Exercise data.

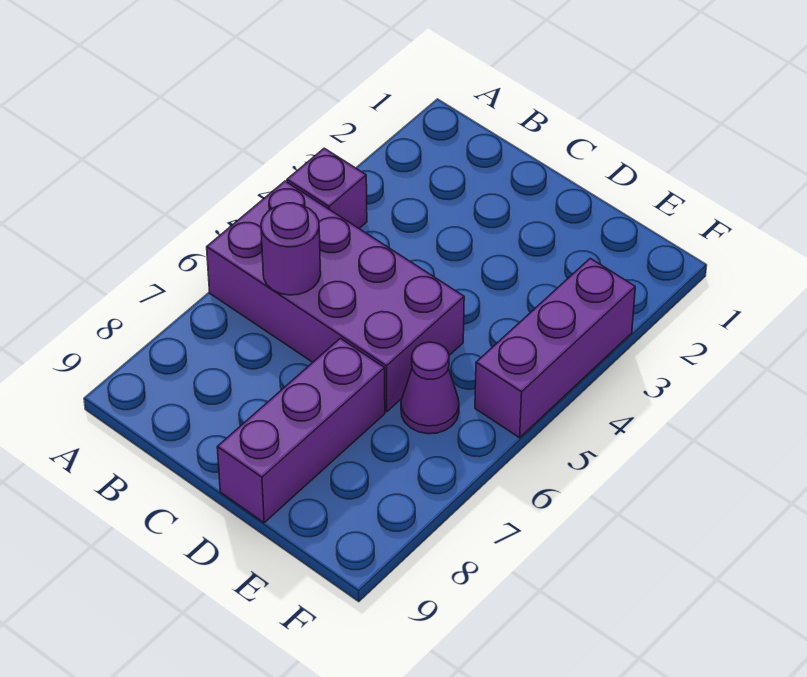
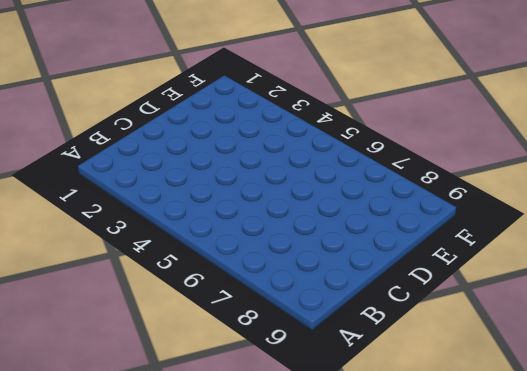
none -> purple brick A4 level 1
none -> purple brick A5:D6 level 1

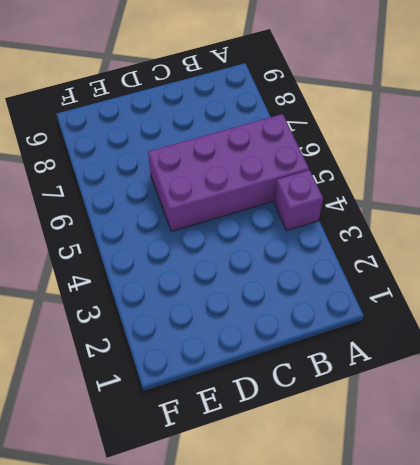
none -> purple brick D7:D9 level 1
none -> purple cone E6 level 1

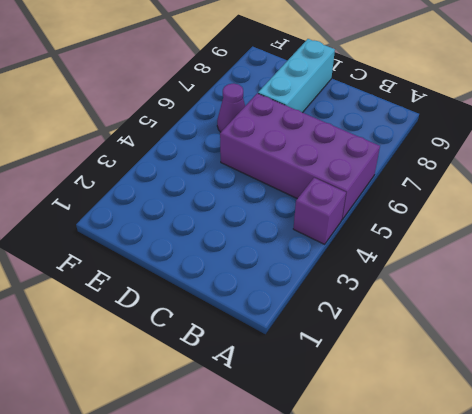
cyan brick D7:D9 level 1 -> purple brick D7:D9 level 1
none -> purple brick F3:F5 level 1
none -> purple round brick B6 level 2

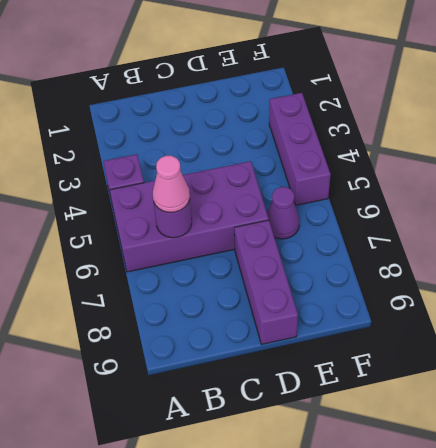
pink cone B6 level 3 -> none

Exercise aim.
Pictures are to be omitted; otherwise, write out the data exactly as it appears.

Result of this task.
none -> purple brick A4 level 1
none -> purple brick A5:D6 level 1

none -> purple brick D7:D9 level 1
none -> purple cone E6 level 1

cyan brick D7:D9 level 1 -> purple brick D7:D9 level 1
none -> purple brick F3:F5 level 1
none -> purple round brick B6 level 2

pink cone B6 level 3 -> none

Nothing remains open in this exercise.